What is required
Give back, word for word, only the lines from the one containing "move,Glühbirne [orange],[156 291],,[399" to the end of the listing below.

── Provided data

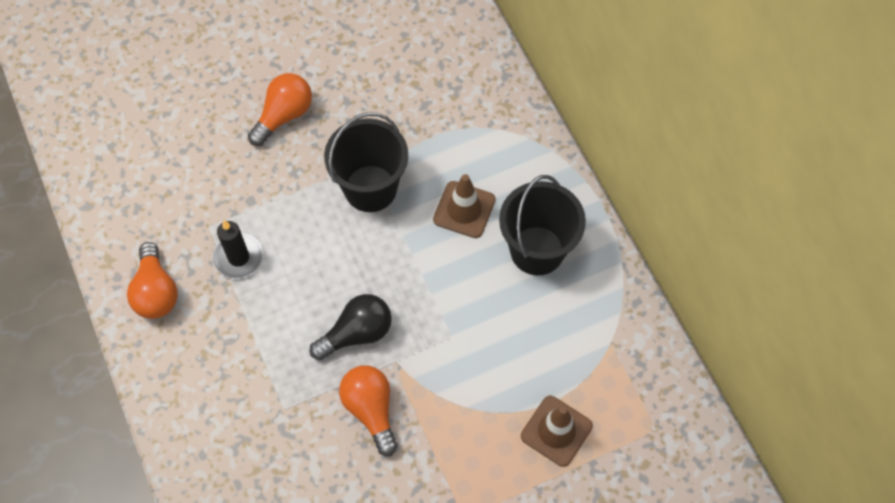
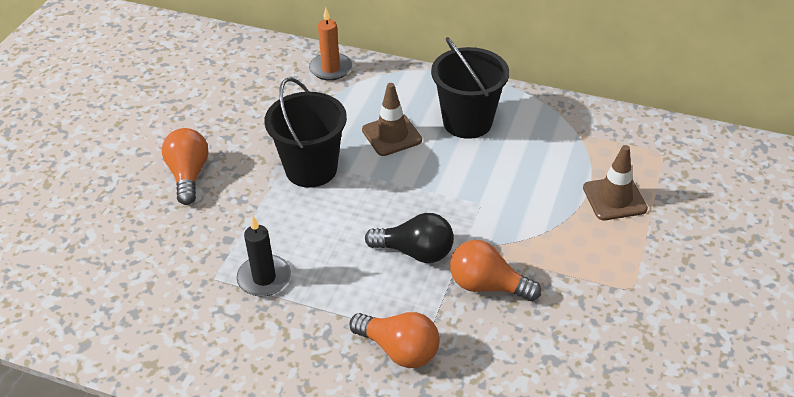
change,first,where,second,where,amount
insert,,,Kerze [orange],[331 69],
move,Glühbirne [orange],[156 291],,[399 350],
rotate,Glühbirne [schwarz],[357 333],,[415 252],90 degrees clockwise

────

Result for this exercise
move,Glühbirne [orange],[156 291],,[399 350],
rotate,Glühbirne [schwarz],[357 333],,[415 252],90 degrees clockwise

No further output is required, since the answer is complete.